In the records below, find the line that holds "R101: 22k (+9V, N008) -> 1.2k (+9V, N008)". Restate it and every later line exactly, stopping at the end and skipping pictures.

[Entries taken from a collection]
- - -

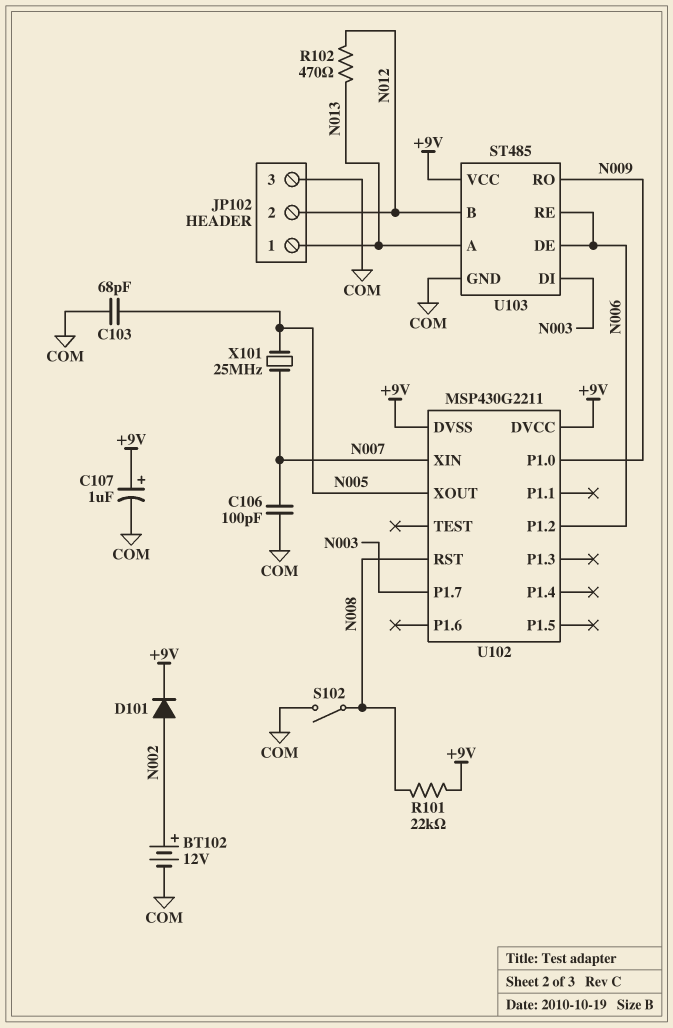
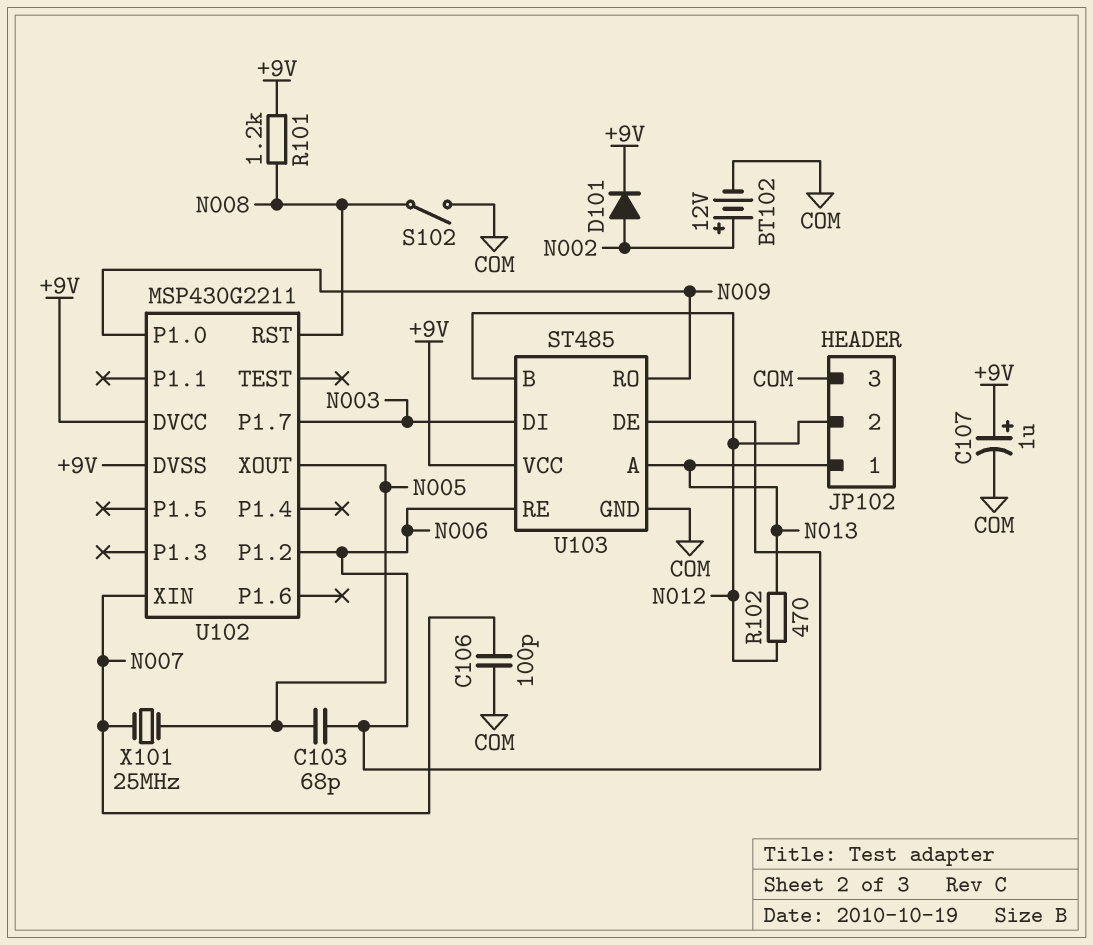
C103: 68pF (COM, N005) -> 68pF (N005, N006)
R101: 22k (+9V, N008) -> 1.2k (+9V, N008)

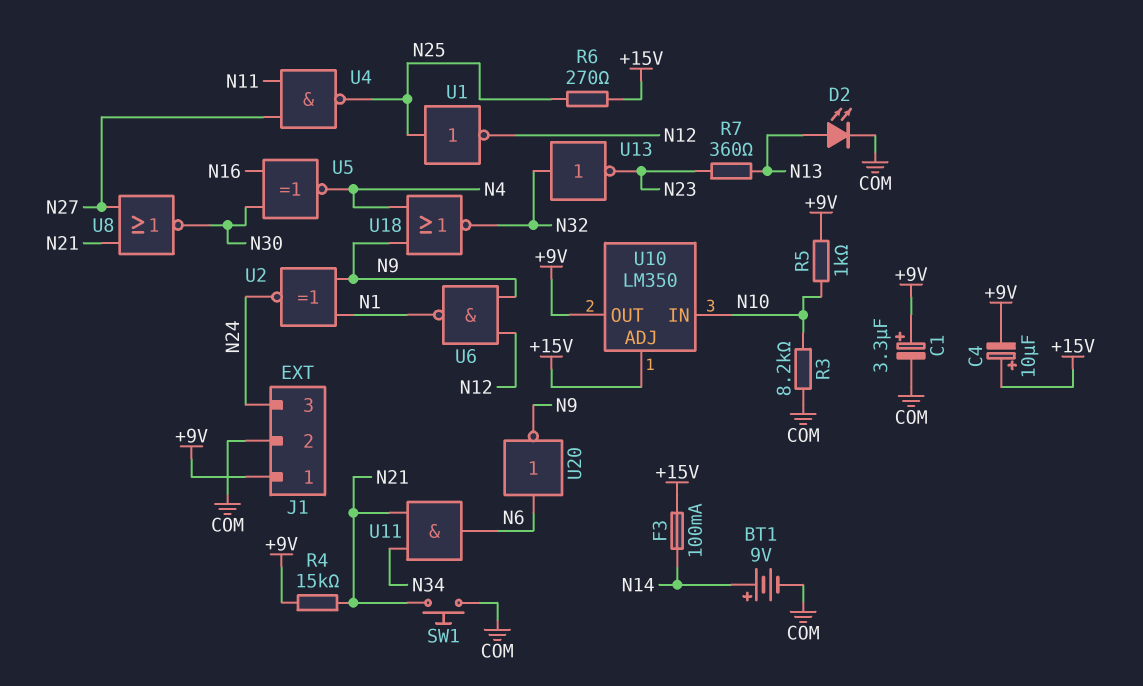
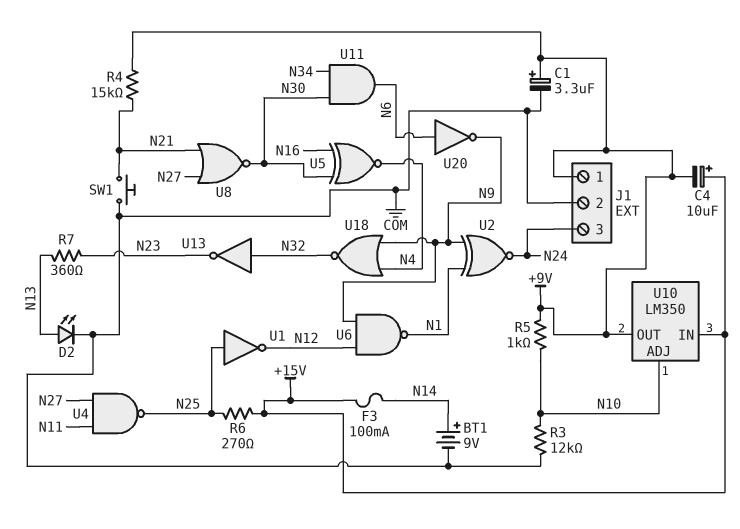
R3: 8.2k (COM, N10) -> 12k (COM, N10)
U10 pin ADJ: +15V -> N10
U10 pin IN: N10 -> +15V
U11: AND (in N21, in N34, out N6) -> AND (in N30, in N34, out N6)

- - -

### Solution to this exercise
R101: 22k (+9V, N008) -> 1.2k (+9V, N008)

R3: 8.2k (COM, N10) -> 12k (COM, N10)
U10 pin ADJ: +15V -> N10
U10 pin IN: N10 -> +15V
U11: AND (in N21, in N34, out N6) -> AND (in N30, in N34, out N6)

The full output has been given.